**Information provided:**
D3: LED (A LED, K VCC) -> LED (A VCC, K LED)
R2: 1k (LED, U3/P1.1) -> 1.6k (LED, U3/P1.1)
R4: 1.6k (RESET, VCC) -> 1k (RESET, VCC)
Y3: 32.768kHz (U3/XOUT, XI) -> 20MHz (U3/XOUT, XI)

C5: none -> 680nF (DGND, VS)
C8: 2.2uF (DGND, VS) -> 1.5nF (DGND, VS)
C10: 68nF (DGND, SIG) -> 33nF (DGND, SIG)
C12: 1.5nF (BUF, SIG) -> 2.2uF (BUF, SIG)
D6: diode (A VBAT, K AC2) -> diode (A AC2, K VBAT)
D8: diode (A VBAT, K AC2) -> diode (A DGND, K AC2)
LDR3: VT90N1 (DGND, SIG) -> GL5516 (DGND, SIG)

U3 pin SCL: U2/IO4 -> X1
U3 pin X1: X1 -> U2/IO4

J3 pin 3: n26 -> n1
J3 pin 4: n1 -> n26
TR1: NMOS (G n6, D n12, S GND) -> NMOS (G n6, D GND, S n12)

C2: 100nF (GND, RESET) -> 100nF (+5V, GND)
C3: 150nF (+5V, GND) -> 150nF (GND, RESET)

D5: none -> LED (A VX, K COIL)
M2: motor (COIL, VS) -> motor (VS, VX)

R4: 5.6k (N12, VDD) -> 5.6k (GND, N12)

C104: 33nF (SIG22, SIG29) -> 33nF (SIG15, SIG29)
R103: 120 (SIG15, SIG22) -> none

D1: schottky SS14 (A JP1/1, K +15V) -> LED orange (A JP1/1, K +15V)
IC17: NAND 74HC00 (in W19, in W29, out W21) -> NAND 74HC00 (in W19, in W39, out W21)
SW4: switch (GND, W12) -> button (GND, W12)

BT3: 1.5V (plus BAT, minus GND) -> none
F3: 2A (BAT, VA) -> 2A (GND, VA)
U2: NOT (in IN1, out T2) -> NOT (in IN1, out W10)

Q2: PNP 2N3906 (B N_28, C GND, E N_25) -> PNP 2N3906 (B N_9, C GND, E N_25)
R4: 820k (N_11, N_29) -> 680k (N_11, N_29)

**Problem description:**
Using the data above, copy each line that contains "none".

**Response to the task:**
C5: none -> 680nF (DGND, VS)
D5: none -> LED (A VX, K COIL)
R103: 120 (SIG15, SIG22) -> none
BT3: 1.5V (plus BAT, minus GND) -> none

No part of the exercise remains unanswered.